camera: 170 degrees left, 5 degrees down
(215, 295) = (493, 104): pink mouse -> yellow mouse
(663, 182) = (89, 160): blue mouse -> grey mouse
________
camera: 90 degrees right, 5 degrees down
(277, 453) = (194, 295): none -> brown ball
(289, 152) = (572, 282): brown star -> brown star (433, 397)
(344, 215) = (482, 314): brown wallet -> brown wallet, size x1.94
________
-- Prompt --
The output should be exactly the lines above from the line containing "camera: 170 degrees left, 5 degrees down" to the line containing "(663, 182) = (89, 160): blue", inclusive, with no other lines.

-- Answer to this exercise --
camera: 170 degrees left, 5 degrees down
(215, 295) = (493, 104): pink mouse -> yellow mouse
(663, 182) = (89, 160): blue mouse -> grey mouse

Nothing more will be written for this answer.